Records from a data collection
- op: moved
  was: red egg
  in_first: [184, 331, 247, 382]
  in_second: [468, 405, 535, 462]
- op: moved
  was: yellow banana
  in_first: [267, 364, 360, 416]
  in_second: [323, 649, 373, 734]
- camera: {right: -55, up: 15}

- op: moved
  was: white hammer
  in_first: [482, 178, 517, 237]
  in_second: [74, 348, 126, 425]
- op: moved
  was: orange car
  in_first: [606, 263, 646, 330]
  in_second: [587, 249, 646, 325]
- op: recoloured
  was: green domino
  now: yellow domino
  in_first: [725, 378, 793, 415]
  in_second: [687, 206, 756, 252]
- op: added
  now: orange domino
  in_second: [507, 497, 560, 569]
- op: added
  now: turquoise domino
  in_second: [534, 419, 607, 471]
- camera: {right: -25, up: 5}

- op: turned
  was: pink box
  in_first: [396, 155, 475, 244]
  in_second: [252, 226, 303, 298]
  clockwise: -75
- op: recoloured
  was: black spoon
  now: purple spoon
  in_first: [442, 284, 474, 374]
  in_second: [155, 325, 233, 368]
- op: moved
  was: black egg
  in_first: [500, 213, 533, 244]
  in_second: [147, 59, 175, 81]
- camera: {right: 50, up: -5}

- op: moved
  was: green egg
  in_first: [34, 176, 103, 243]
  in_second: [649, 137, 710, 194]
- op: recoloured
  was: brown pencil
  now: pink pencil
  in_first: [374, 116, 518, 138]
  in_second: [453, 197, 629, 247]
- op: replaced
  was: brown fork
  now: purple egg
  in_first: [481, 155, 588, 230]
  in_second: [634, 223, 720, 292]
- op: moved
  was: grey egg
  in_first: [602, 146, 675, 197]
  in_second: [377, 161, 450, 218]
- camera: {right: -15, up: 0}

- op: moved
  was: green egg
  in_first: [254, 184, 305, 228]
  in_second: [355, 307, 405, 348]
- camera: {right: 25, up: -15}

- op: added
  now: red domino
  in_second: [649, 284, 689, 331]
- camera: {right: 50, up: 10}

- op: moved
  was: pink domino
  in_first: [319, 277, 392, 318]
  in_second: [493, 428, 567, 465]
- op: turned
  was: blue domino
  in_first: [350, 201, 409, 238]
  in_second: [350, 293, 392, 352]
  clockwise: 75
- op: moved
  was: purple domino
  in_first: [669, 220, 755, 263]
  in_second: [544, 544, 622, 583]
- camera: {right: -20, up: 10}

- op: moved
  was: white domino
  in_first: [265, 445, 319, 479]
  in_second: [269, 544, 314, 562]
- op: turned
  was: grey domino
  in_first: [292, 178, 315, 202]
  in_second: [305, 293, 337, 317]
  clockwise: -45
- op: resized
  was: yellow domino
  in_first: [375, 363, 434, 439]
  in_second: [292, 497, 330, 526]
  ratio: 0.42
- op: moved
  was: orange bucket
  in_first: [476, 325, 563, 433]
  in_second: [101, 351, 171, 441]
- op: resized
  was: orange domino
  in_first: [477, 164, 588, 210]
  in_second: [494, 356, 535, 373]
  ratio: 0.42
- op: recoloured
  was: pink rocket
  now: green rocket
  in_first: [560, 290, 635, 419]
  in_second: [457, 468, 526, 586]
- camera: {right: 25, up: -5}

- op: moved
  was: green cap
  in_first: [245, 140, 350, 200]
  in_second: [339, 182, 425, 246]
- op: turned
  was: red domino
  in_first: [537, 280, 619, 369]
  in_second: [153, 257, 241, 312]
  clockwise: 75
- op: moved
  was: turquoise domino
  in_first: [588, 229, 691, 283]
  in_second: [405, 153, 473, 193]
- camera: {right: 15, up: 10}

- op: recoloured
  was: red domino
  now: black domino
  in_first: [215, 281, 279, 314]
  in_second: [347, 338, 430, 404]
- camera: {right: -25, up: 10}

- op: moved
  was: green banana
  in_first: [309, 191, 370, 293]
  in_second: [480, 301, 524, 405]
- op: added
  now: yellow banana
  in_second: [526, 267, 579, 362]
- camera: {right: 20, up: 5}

YOUR TASK ::
Your answer should consist of every record, restated exactly.

RESPONSE TO THE TASK ::
- op: moved
  was: red egg
  in_first: [184, 331, 247, 382]
  in_second: [468, 405, 535, 462]
- op: moved
  was: yellow banana
  in_first: [267, 364, 360, 416]
  in_second: [323, 649, 373, 734]
- camera: {right: -55, up: 15}

- op: moved
  was: white hammer
  in_first: [482, 178, 517, 237]
  in_second: [74, 348, 126, 425]
- op: moved
  was: orange car
  in_first: [606, 263, 646, 330]
  in_second: [587, 249, 646, 325]
- op: recoloured
  was: green domino
  now: yellow domino
  in_first: [725, 378, 793, 415]
  in_second: [687, 206, 756, 252]
- op: added
  now: orange domino
  in_second: [507, 497, 560, 569]
- op: added
  now: turquoise domino
  in_second: [534, 419, 607, 471]
- camera: {right: -25, up: 5}

- op: turned
  was: pink box
  in_first: [396, 155, 475, 244]
  in_second: [252, 226, 303, 298]
  clockwise: -75
- op: recoloured
  was: black spoon
  now: purple spoon
  in_first: [442, 284, 474, 374]
  in_second: [155, 325, 233, 368]
- op: moved
  was: black egg
  in_first: [500, 213, 533, 244]
  in_second: [147, 59, 175, 81]
- camera: {right: 50, up: -5}

- op: moved
  was: green egg
  in_first: [34, 176, 103, 243]
  in_second: [649, 137, 710, 194]
- op: recoloured
  was: brown pencil
  now: pink pencil
  in_first: [374, 116, 518, 138]
  in_second: [453, 197, 629, 247]
- op: replaced
  was: brown fork
  now: purple egg
  in_first: [481, 155, 588, 230]
  in_second: [634, 223, 720, 292]
- op: moved
  was: grey egg
  in_first: [602, 146, 675, 197]
  in_second: [377, 161, 450, 218]
- camera: {right: -15, up: 0}

- op: moved
  was: green egg
  in_first: [254, 184, 305, 228]
  in_second: [355, 307, 405, 348]
- camera: {right: 25, up: -15}

- op: added
  now: red domino
  in_second: [649, 284, 689, 331]
- camera: {right: 50, up: 10}

- op: moved
  was: pink domino
  in_first: [319, 277, 392, 318]
  in_second: [493, 428, 567, 465]
- op: turned
  was: blue domino
  in_first: [350, 201, 409, 238]
  in_second: [350, 293, 392, 352]
  clockwise: 75
- op: moved
  was: purple domino
  in_first: [669, 220, 755, 263]
  in_second: [544, 544, 622, 583]
- camera: {right: -20, up: 10}

- op: moved
  was: white domino
  in_first: [265, 445, 319, 479]
  in_second: [269, 544, 314, 562]
- op: turned
  was: grey domino
  in_first: [292, 178, 315, 202]
  in_second: [305, 293, 337, 317]
  clockwise: -45
- op: resized
  was: yellow domino
  in_first: [375, 363, 434, 439]
  in_second: [292, 497, 330, 526]
  ratio: 0.42
- op: moved
  was: orange bucket
  in_first: [476, 325, 563, 433]
  in_second: [101, 351, 171, 441]
- op: resized
  was: orange domino
  in_first: [477, 164, 588, 210]
  in_second: [494, 356, 535, 373]
  ratio: 0.42
- op: recoloured
  was: pink rocket
  now: green rocket
  in_first: [560, 290, 635, 419]
  in_second: [457, 468, 526, 586]
- camera: {right: 25, up: -5}

- op: moved
  was: green cap
  in_first: [245, 140, 350, 200]
  in_second: [339, 182, 425, 246]
- op: turned
  was: red domino
  in_first: [537, 280, 619, 369]
  in_second: [153, 257, 241, 312]
  clockwise: 75
- op: moved
  was: turquoise domino
  in_first: [588, 229, 691, 283]
  in_second: [405, 153, 473, 193]
- camera: {right: 15, up: 10}

- op: recoloured
  was: red domino
  now: black domino
  in_first: [215, 281, 279, 314]
  in_second: [347, 338, 430, 404]
- camera: {right: -25, up: 10}

- op: moved
  was: green banana
  in_first: [309, 191, 370, 293]
  in_second: [480, 301, 524, 405]
- op: added
  now: yellow banana
  in_second: [526, 267, 579, 362]
- camera: {right: 20, up: 5}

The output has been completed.